» **WHAT IS BEING ASKED**
Each line from the one containing "(250, 184) = (186, 261): turquoise" through the final line of the records is to be repeated exactly, with no additions.
───
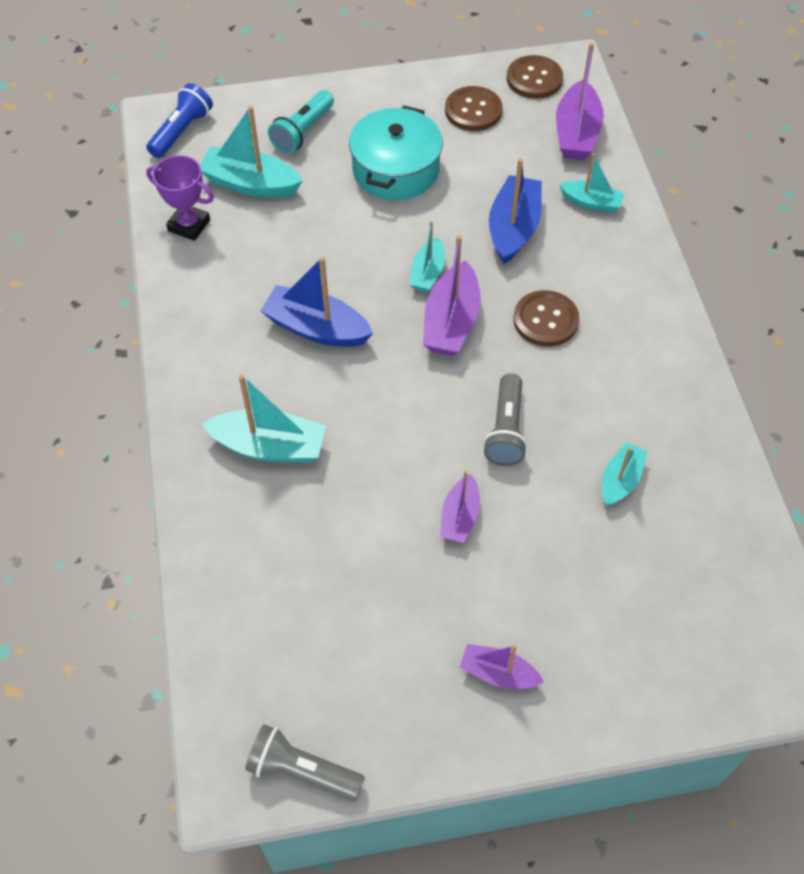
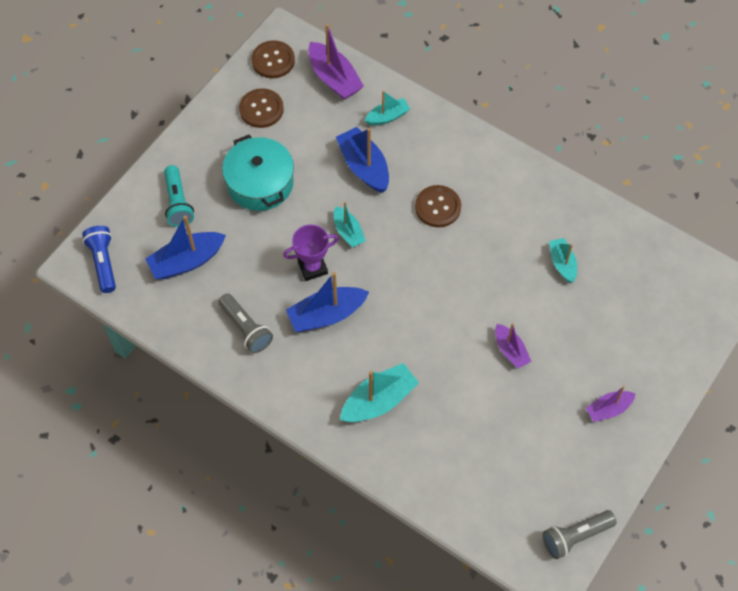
camera: 45 degrees left, 5 degrees up
(189, 225) = (182, 317): purple trophy -> purple trophy (312, 267)
(250, 184) = (186, 261): turquoise boat -> blue boat
(451, 322) = (392, 250): purple boat -> none
(506, 430) = (483, 285): grey flashlight -> grey flashlight (246, 328)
───
» **EXERCISE SOLUTION**
(250, 184) = (186, 261): turquoise boat -> blue boat
(451, 322) = (392, 250): purple boat -> none
(506, 430) = (483, 285): grey flashlight -> grey flashlight (246, 328)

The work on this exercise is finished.